**WHAT THE TASK ASKS**
Exactly as written, write out the lines below from the first to the one containing "none -> green plate F11 level 1", inclusive. Pictures do not belong in the copy.

**Before-and-after scene images**
++++++++

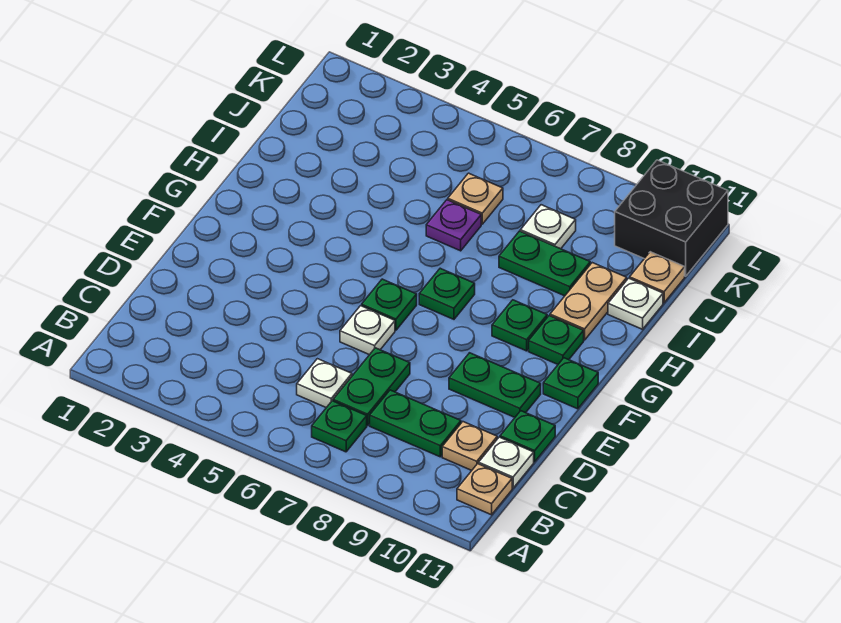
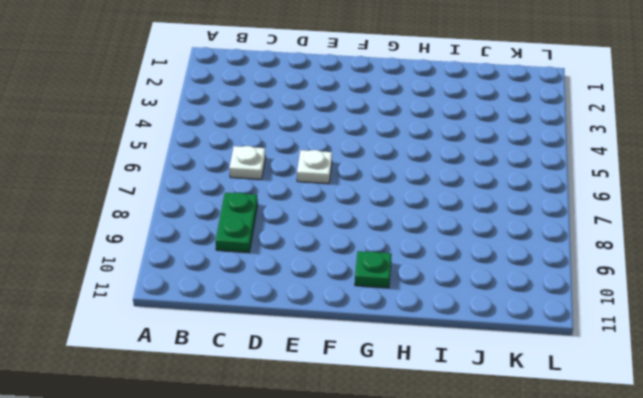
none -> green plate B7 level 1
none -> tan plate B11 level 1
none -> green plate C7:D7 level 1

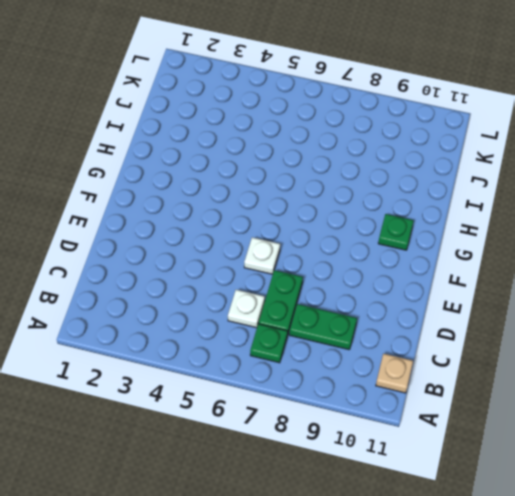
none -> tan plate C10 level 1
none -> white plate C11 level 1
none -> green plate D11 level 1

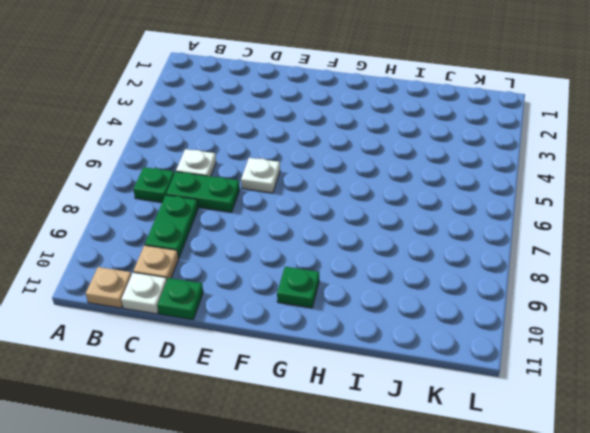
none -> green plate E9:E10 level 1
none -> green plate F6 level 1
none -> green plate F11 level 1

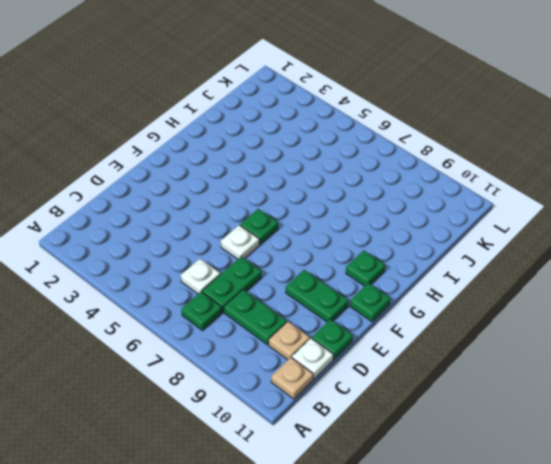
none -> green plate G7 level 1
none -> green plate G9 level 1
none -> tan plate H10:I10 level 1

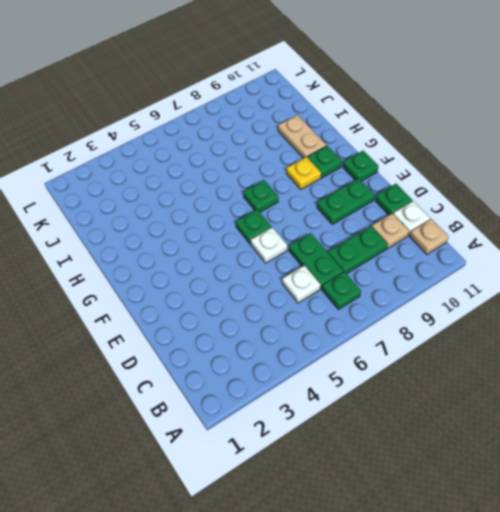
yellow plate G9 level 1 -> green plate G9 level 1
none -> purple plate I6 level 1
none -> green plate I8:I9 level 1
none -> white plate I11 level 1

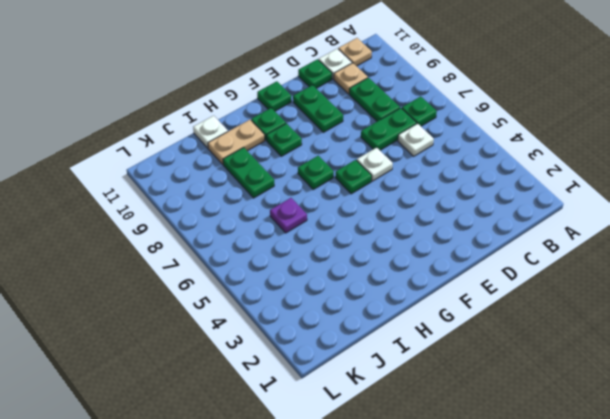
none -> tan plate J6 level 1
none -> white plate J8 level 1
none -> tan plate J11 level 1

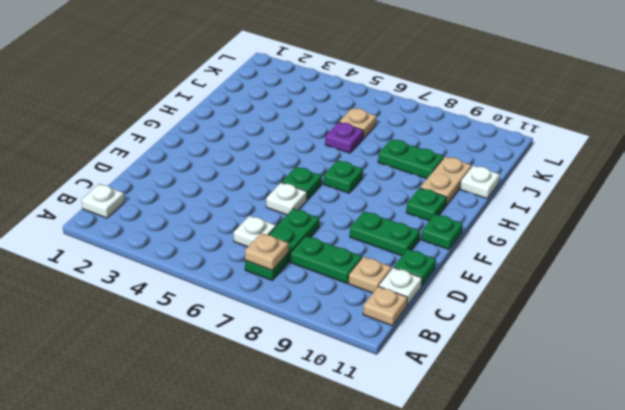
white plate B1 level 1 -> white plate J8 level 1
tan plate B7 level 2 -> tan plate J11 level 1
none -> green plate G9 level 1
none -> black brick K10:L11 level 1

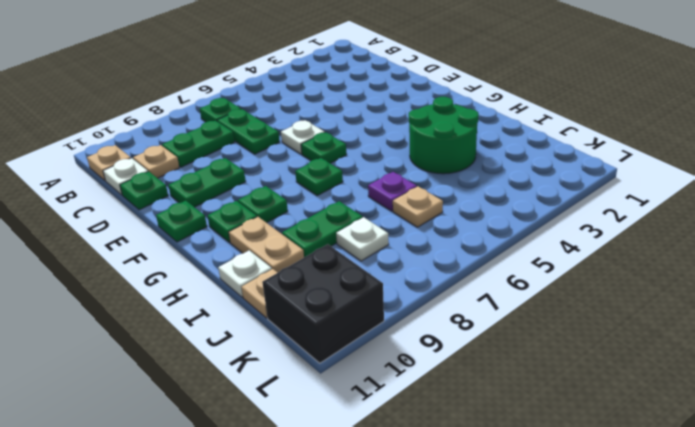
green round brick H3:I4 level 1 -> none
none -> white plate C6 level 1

++++++++

**TASK ANSWER**
none -> green plate B7 level 1
none -> tan plate B11 level 1
none -> green plate C7:D7 level 1

none -> tan plate C10 level 1
none -> white plate C11 level 1
none -> green plate D11 level 1

none -> green plate E9:E10 level 1
none -> green plate F6 level 1
none -> green plate F11 level 1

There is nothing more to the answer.